__What is needed__: Leaving the pictures out, transcribe the records below exactly.

__Dataset content__:
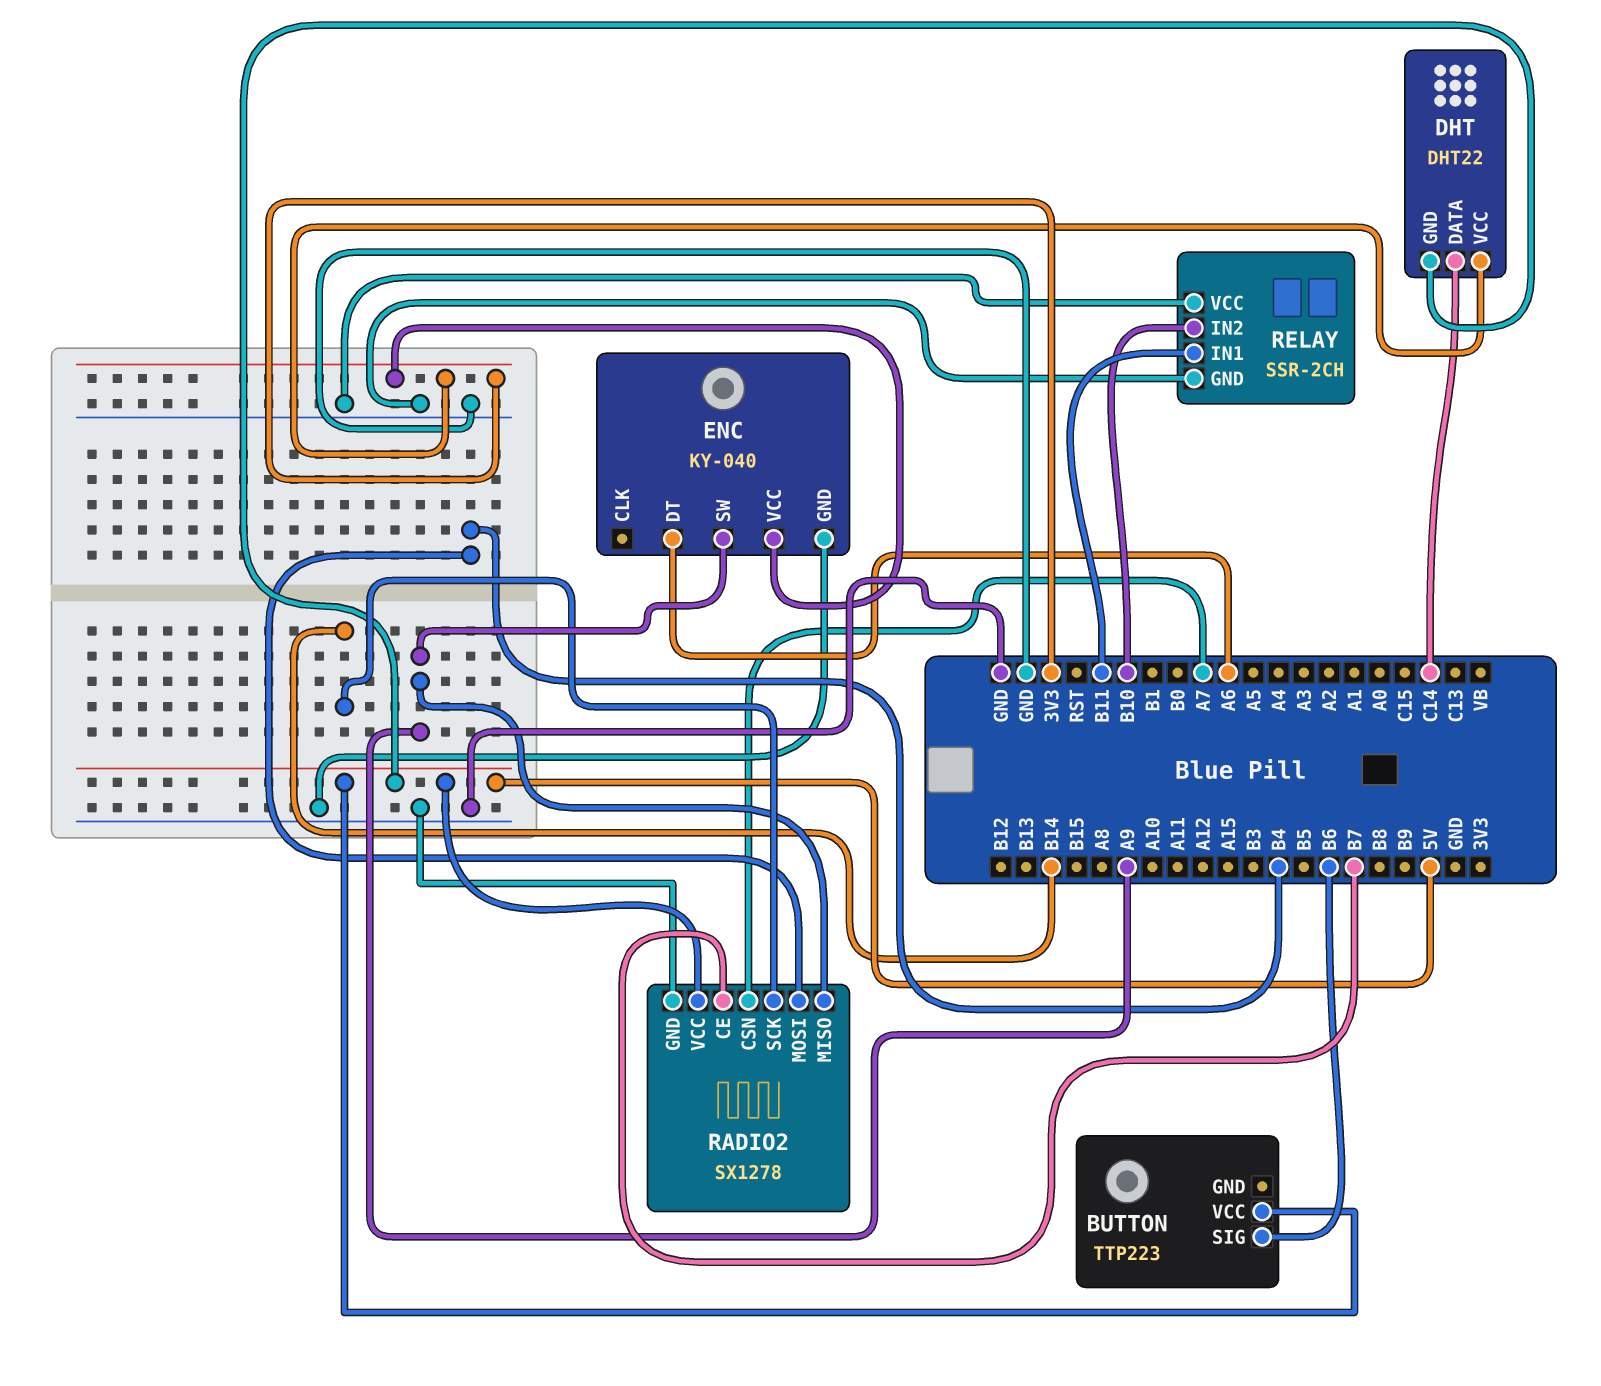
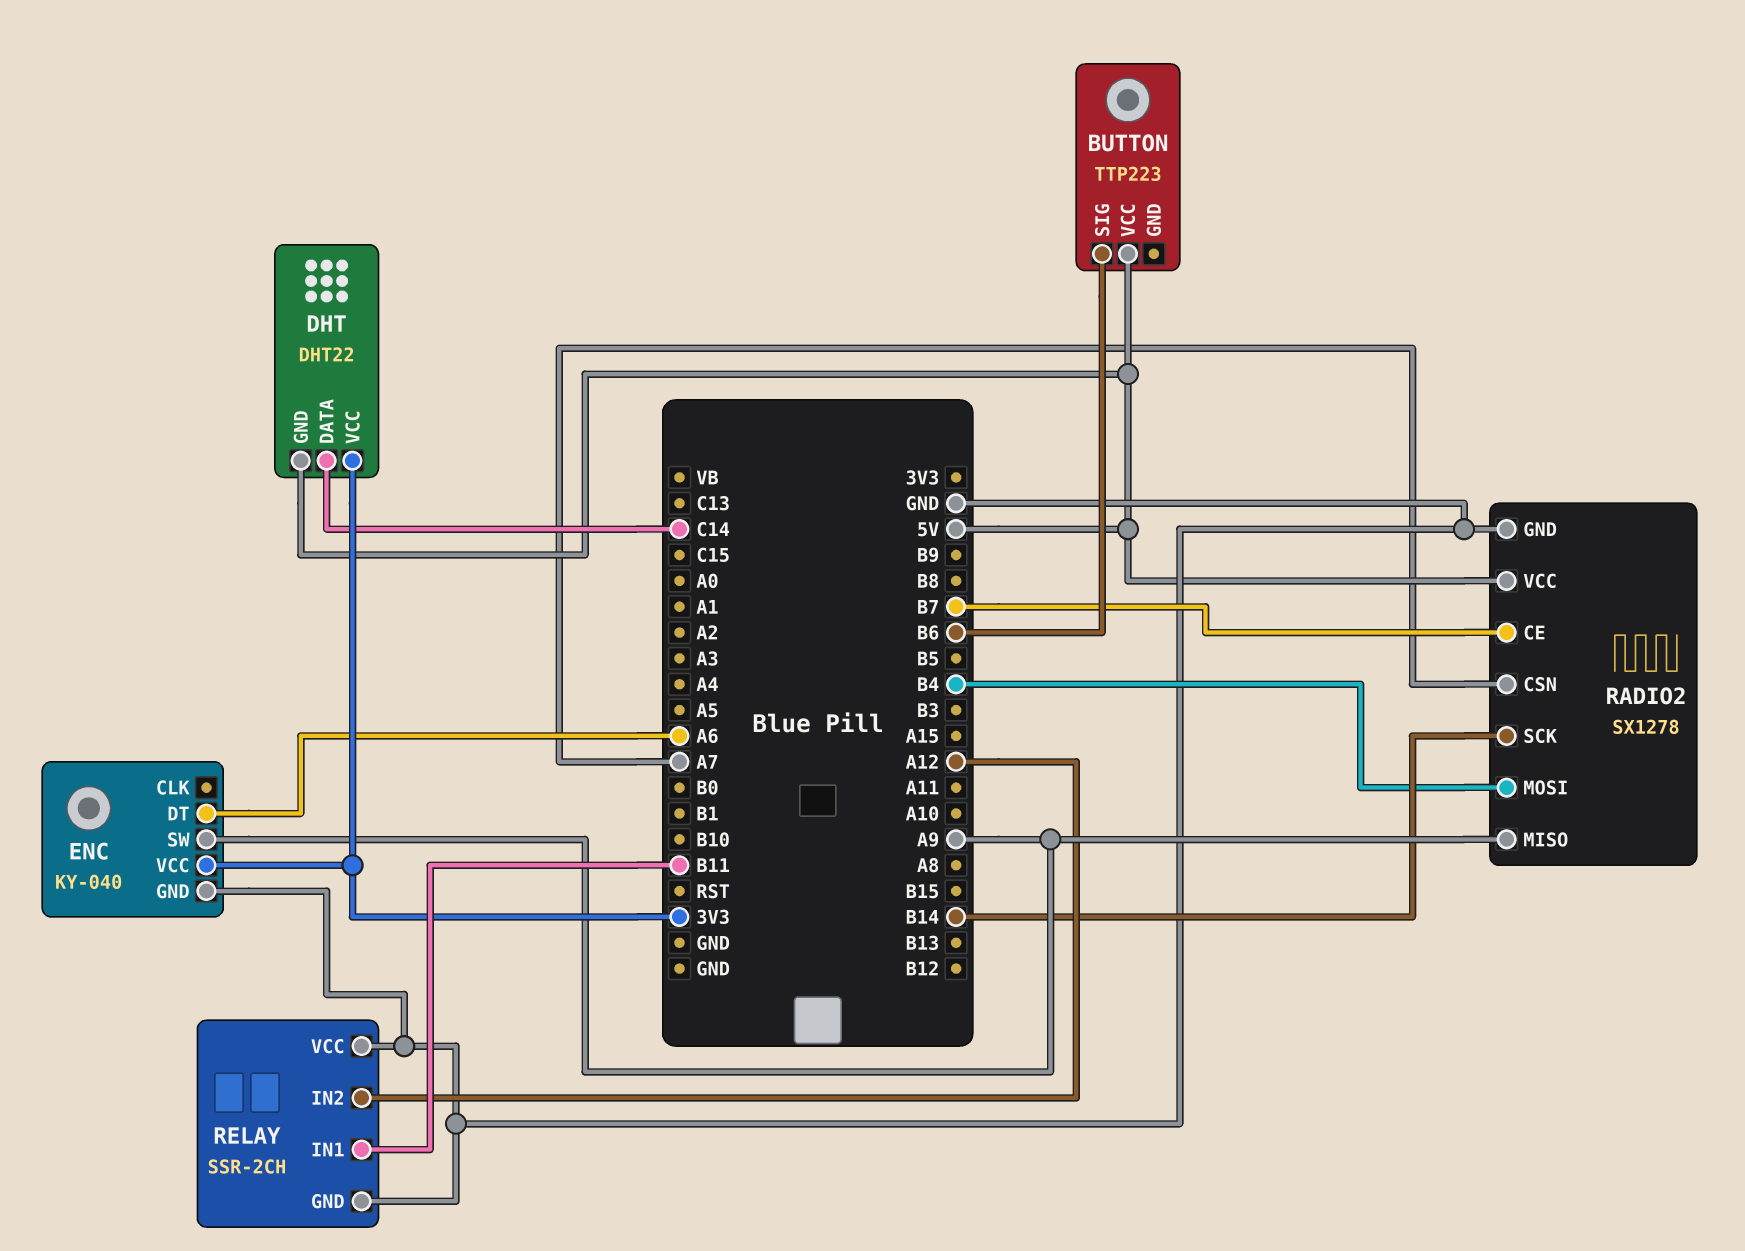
RELAY pin IN2: B10 -> A12

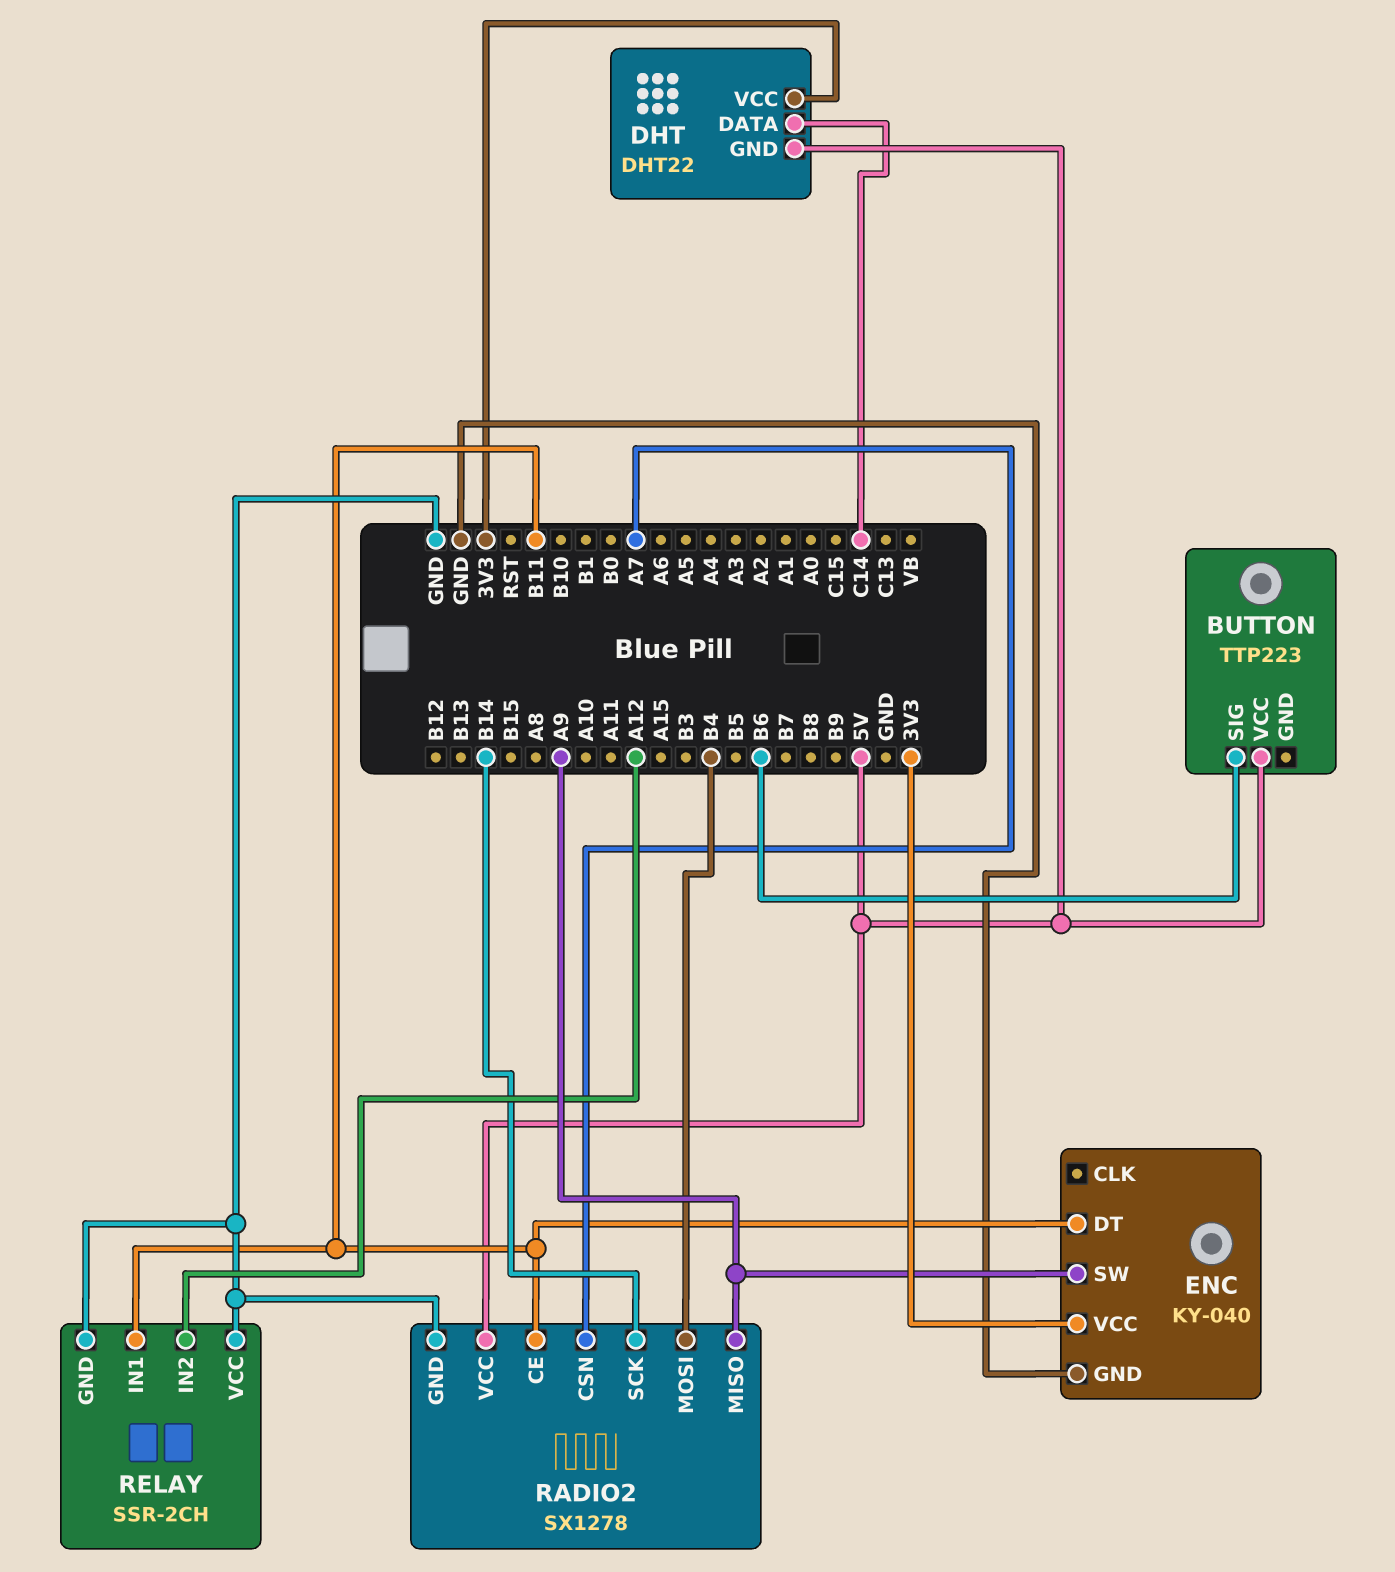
ENC pin DT: A6 -> B11
RADIO2 pin CE: B7 -> B11

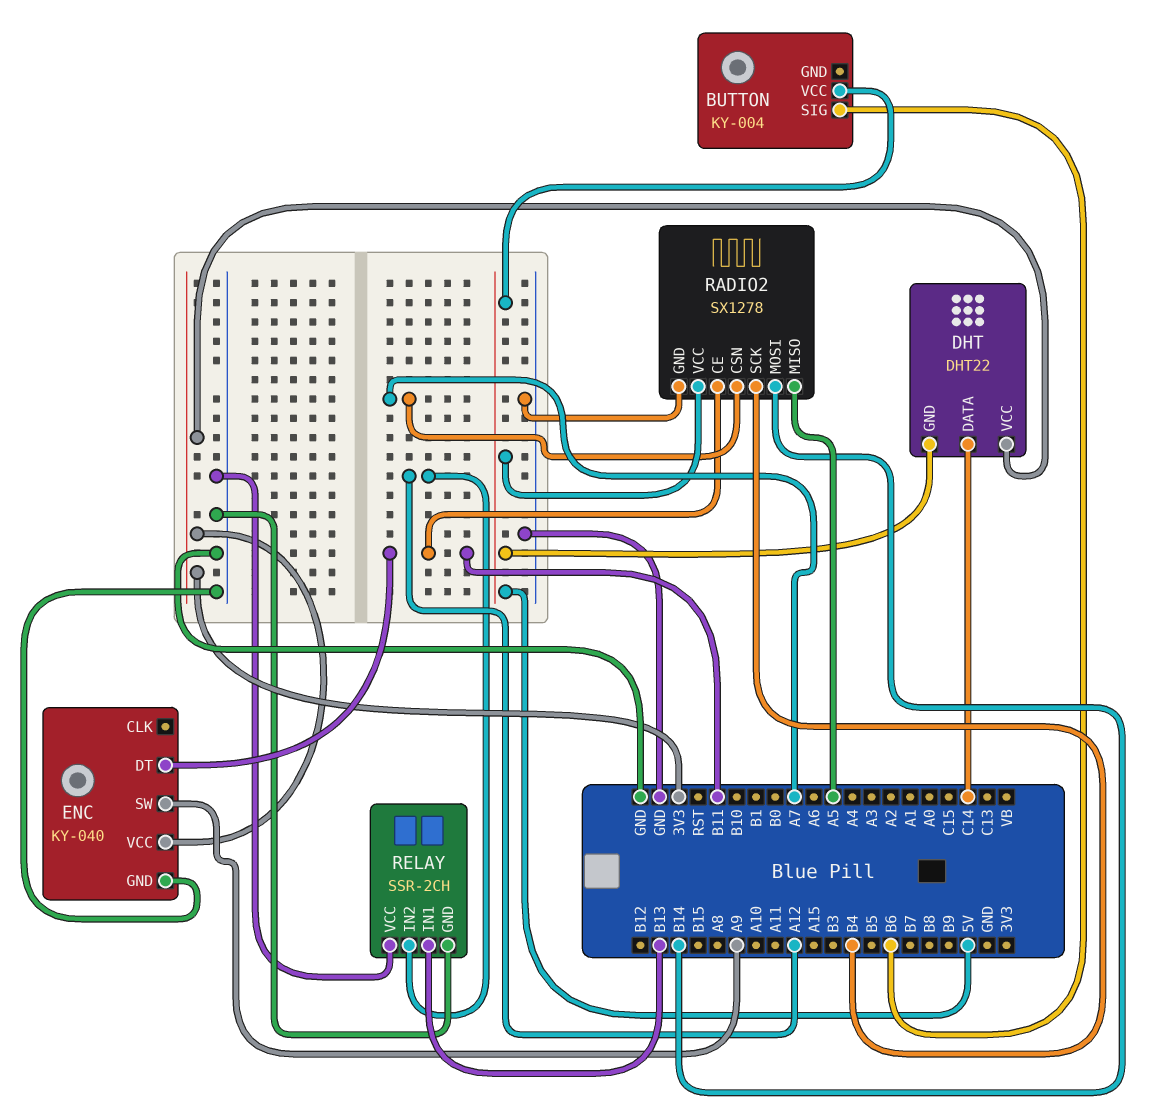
BUTTON: TTP223 -> KY-004
RADIO2 pin MISO: A9 -> A5
RADIO2 pin MOSI: B4 -> B14
RADIO2 pin SCK: B14 -> B4
RELAY pin IN1: B11 -> B13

__Task output__:
RELAY pin IN2: B10 -> A12

ENC pin DT: A6 -> B11
RADIO2 pin CE: B7 -> B11

BUTTON: TTP223 -> KY-004
RADIO2 pin MISO: A9 -> A5
RADIO2 pin MOSI: B4 -> B14
RADIO2 pin SCK: B14 -> B4
RELAY pin IN1: B11 -> B13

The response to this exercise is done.